Scene change data
--

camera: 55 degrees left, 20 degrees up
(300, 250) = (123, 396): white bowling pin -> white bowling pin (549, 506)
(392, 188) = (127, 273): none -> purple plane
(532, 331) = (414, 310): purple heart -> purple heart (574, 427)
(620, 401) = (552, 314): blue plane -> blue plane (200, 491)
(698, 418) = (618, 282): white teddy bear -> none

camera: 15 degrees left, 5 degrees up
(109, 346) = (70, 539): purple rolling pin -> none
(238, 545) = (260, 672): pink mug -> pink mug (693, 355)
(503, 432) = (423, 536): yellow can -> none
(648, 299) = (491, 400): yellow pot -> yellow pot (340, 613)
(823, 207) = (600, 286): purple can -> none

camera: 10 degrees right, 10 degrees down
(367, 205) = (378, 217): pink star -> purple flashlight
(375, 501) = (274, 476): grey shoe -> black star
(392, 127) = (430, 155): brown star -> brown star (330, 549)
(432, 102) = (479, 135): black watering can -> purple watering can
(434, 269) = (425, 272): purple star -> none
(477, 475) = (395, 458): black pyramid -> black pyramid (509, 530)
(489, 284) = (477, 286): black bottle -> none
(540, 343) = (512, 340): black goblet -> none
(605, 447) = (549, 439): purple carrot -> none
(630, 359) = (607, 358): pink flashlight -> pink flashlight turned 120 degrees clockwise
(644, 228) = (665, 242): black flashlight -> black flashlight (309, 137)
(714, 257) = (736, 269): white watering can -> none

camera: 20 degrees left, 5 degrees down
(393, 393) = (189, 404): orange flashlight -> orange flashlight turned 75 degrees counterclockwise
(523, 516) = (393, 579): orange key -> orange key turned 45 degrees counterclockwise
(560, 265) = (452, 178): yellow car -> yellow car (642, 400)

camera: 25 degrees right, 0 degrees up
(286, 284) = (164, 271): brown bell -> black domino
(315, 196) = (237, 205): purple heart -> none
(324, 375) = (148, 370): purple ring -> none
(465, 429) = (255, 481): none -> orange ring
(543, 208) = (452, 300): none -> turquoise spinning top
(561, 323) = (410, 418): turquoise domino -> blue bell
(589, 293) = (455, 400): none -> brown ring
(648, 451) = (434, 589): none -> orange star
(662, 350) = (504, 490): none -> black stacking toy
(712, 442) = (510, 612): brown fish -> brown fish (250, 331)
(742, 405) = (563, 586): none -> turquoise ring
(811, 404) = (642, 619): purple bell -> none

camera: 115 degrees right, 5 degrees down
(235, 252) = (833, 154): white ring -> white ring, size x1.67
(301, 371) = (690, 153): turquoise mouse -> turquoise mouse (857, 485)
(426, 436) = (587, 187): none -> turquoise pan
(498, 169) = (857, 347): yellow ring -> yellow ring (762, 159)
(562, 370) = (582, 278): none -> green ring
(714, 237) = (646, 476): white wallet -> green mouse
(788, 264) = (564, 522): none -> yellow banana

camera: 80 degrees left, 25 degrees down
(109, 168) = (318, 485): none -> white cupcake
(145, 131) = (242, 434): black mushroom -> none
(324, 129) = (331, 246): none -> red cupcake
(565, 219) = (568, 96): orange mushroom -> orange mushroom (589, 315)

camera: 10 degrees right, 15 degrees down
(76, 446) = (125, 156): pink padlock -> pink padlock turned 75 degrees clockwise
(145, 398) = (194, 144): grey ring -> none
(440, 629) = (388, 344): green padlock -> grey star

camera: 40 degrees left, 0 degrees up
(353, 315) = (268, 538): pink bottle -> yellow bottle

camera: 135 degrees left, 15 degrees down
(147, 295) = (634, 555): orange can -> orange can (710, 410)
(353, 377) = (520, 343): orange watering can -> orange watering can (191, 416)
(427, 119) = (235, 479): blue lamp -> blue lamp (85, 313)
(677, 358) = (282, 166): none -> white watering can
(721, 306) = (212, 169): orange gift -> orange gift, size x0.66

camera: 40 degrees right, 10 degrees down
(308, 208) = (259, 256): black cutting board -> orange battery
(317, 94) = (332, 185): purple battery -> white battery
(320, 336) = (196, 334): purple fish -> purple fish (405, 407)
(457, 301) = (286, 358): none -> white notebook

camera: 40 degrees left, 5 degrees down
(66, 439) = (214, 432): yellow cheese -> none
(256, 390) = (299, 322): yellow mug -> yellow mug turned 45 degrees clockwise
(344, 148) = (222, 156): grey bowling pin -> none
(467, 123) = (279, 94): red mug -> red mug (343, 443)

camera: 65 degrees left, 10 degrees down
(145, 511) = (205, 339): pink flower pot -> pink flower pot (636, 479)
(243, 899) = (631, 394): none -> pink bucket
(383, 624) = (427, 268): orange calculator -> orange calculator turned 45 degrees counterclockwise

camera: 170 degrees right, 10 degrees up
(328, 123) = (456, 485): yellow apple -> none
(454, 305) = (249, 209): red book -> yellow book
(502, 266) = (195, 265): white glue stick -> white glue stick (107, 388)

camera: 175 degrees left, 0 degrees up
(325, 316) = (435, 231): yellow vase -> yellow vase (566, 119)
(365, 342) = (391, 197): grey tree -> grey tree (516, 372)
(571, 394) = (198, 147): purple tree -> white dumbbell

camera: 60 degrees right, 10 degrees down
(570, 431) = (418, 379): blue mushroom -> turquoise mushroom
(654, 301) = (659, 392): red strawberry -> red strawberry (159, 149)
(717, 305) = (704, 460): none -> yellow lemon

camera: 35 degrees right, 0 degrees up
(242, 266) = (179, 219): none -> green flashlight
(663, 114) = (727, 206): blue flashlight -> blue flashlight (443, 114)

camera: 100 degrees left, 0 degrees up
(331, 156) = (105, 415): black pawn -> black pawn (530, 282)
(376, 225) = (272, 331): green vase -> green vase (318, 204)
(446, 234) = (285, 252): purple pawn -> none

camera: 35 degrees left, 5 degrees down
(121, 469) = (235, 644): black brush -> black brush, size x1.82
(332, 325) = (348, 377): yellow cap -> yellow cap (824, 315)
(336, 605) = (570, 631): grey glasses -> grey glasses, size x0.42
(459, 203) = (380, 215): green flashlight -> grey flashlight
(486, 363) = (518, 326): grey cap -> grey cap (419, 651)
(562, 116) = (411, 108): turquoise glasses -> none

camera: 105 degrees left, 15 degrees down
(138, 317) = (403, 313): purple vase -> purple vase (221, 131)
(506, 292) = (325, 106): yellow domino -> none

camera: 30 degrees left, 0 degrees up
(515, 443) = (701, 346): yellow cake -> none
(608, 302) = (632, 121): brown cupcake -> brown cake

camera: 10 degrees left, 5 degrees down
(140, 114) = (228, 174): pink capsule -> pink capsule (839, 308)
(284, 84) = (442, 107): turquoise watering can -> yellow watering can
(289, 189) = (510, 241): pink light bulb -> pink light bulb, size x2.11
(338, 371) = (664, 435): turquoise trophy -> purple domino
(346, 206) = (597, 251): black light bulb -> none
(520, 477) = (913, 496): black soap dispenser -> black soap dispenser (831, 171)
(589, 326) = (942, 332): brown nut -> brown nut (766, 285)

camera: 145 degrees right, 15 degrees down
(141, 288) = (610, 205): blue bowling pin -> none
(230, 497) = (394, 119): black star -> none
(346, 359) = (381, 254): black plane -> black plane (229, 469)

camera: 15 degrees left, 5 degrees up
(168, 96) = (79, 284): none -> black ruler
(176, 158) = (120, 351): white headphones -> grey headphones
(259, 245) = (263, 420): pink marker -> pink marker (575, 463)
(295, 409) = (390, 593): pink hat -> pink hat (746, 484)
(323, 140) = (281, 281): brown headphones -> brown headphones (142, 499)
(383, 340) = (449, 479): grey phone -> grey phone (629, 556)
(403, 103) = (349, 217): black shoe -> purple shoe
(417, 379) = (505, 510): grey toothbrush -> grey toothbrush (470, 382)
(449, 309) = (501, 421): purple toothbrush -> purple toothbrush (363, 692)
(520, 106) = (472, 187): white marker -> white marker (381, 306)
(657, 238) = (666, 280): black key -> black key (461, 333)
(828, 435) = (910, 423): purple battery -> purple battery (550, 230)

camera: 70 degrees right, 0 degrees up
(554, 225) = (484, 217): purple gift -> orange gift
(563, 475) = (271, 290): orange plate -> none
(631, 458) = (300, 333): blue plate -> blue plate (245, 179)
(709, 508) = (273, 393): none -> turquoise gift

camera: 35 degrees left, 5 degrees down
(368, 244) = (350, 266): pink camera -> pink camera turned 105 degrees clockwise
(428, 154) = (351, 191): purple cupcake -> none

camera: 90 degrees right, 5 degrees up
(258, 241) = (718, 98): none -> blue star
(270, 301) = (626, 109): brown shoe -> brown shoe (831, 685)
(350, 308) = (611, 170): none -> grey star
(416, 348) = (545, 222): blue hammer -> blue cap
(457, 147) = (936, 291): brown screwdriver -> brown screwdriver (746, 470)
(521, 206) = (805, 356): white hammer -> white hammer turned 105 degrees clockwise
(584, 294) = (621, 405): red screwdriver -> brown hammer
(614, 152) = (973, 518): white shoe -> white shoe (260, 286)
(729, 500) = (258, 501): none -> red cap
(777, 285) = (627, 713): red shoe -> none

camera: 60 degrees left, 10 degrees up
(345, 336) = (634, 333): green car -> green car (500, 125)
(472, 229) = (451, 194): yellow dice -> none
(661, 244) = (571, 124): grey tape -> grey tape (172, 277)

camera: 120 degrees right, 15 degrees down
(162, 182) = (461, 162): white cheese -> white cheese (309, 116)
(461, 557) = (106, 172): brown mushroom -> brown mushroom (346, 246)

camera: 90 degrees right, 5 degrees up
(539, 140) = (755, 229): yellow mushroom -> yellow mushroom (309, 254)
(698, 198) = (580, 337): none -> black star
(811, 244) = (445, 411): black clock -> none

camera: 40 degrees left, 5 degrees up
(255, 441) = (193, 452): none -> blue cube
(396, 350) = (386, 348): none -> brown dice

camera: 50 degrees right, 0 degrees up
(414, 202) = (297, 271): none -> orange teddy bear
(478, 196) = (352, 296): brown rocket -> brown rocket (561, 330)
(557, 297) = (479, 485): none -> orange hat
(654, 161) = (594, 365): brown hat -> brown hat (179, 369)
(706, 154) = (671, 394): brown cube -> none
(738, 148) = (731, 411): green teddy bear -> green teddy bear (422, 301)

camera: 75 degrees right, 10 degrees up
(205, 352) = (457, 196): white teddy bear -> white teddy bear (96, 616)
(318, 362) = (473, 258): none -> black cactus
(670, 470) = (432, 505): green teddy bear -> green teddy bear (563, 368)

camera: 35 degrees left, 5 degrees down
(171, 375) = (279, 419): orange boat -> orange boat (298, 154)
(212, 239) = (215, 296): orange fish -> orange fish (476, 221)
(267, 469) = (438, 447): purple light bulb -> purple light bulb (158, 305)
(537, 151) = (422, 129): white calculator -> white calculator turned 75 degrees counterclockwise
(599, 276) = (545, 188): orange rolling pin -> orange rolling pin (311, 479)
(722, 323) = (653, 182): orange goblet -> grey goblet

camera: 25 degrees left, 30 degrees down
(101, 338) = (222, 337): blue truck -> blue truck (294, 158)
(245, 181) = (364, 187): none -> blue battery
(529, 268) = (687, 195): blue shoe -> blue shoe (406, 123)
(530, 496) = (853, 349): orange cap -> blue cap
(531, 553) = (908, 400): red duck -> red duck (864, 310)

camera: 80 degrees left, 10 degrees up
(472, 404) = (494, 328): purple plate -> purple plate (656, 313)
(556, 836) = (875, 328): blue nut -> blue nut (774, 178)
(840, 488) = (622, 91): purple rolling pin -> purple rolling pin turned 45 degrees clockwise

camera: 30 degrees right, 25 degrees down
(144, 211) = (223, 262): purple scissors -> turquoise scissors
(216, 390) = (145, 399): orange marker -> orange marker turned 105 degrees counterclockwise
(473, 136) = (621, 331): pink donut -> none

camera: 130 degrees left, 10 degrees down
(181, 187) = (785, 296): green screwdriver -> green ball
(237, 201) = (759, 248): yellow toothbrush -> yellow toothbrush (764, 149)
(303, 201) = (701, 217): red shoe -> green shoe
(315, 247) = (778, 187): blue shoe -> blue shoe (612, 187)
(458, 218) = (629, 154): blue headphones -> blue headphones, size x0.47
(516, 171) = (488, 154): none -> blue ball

--

▶ Action item:
Copy out every line in the entries above that holds "teddy".

▶ Task solution:
(698, 418) = (618, 282): white teddy bear -> none
(414, 202) = (297, 271): none -> orange teddy bear
(738, 148) = (731, 411): green teddy bear -> green teddy bear (422, 301)
(205, 352) = (457, 196): white teddy bear -> white teddy bear (96, 616)
(670, 470) = (432, 505): green teddy bear -> green teddy bear (563, 368)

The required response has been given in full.